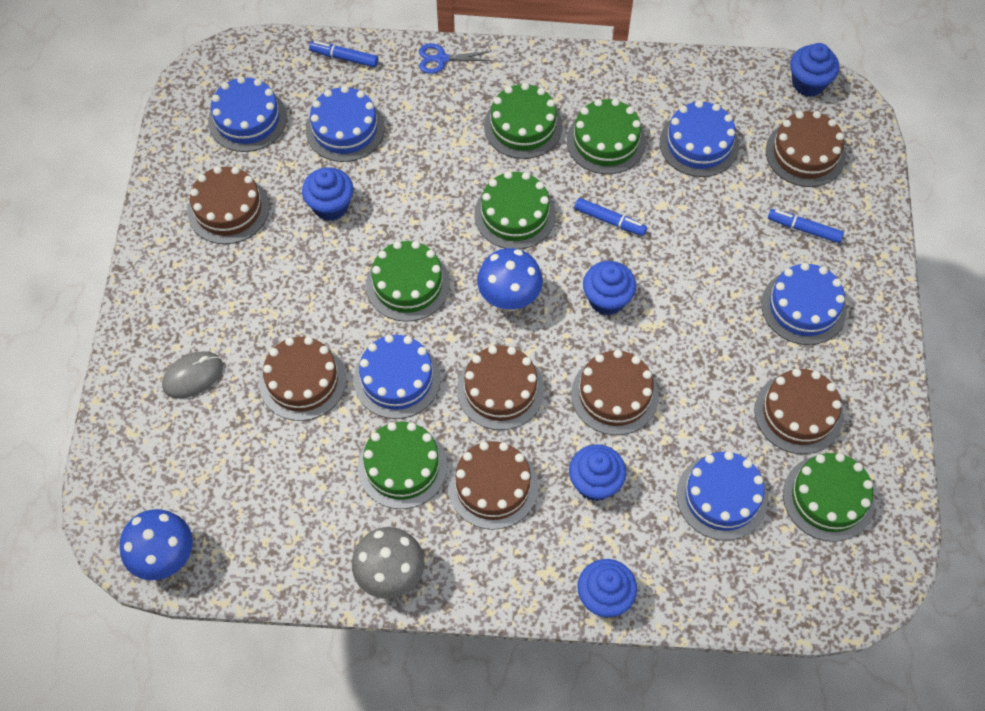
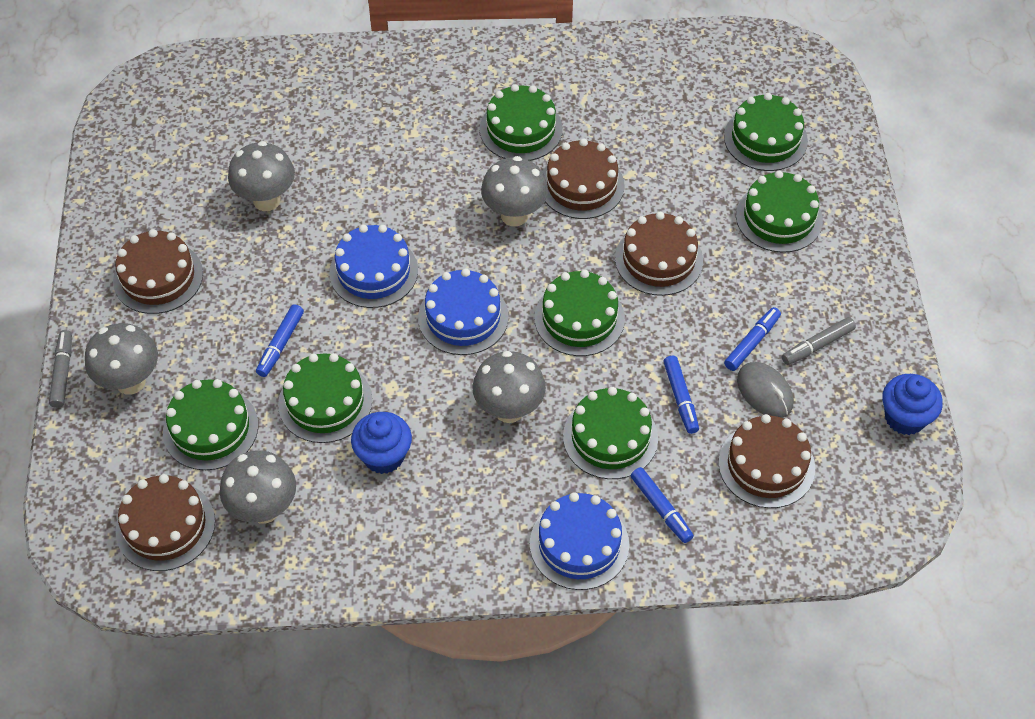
blue cake: 6 -> 3
blue cupcake: 5 -> 2
blue marker: 3 -> 4
blue mushroom: 2 -> 0
blue scissors: 1 -> 0
brown cake: 7 -> 5
green cake: 6 -> 7
grey marker: 0 -> 2
grey mushroom: 1 -> 5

· · · · ·

▸ **What you will do**
When you copy the listing, keep every line exactly as it is but leave out all images.

▸ **Response to this exercise**
blue cake: 6 -> 3
blue cupcake: 5 -> 2
blue marker: 3 -> 4
blue mushroom: 2 -> 0
blue scissors: 1 -> 0
brown cake: 7 -> 5
green cake: 6 -> 7
grey marker: 0 -> 2
grey mushroom: 1 -> 5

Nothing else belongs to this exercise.